(Work required):
Return only those lines of the records below in which "turned" appears.

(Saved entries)
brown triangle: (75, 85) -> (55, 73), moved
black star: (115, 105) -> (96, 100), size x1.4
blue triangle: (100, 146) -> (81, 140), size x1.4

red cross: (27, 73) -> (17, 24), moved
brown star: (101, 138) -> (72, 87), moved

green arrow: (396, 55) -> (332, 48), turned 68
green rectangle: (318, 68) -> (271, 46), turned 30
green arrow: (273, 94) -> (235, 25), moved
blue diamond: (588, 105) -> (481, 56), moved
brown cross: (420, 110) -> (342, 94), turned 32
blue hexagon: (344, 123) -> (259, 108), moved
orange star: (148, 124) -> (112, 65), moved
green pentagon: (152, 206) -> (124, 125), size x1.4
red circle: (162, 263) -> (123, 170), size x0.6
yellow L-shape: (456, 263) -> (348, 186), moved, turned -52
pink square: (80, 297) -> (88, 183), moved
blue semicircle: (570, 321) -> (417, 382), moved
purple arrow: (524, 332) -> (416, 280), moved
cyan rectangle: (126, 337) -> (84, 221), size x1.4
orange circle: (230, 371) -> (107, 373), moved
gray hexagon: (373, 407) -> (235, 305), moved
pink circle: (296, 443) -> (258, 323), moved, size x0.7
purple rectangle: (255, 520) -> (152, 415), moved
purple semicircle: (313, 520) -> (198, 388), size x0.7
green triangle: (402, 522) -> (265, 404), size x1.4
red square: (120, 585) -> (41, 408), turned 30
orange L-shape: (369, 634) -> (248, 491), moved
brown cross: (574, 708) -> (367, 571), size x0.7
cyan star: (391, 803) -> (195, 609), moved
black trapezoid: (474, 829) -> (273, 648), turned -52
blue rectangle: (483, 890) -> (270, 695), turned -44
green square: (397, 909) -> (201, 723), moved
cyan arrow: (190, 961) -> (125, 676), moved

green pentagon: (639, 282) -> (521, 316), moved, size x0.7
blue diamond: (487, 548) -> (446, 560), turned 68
...
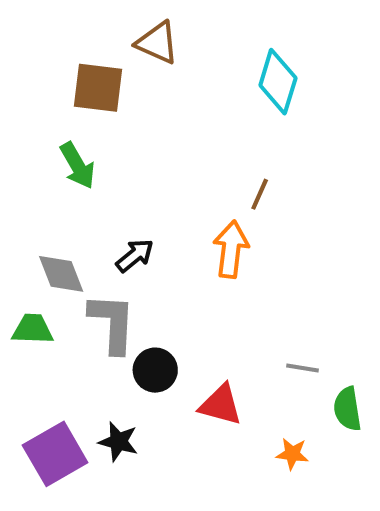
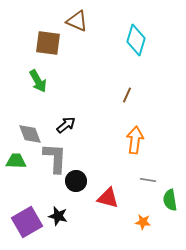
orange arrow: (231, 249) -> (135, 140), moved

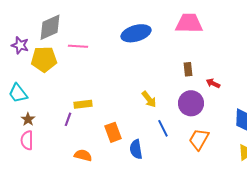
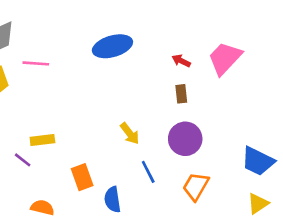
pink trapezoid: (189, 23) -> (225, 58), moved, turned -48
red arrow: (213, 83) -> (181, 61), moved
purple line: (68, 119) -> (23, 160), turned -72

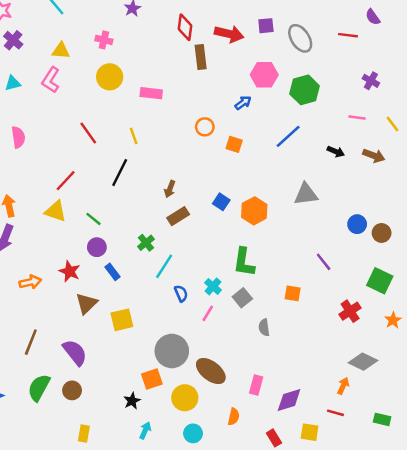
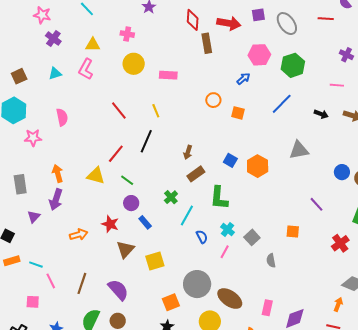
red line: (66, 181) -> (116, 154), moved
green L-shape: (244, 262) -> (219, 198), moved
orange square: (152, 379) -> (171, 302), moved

(Task response):
green arrow: (396, 55) -> (332, 48), turned 68
green rectangle: (318, 68) -> (271, 46), turned 30
brown cross: (420, 110) -> (342, 94), turned 32
yellow L-shape: (456, 263) -> (348, 186), moved, turned -52
red square: (120, 585) -> (41, 408), turned 30
black trapezoid: (474, 829) -> (273, 648), turned -52
blue rectangle: (483, 890) -> (270, 695), turned -44
blue diamond: (487, 548) -> (446, 560), turned 68
pink trapezoid: (189, 23) -> (225, 58), moved, turned -48
purple line: (68, 119) -> (23, 160), turned -72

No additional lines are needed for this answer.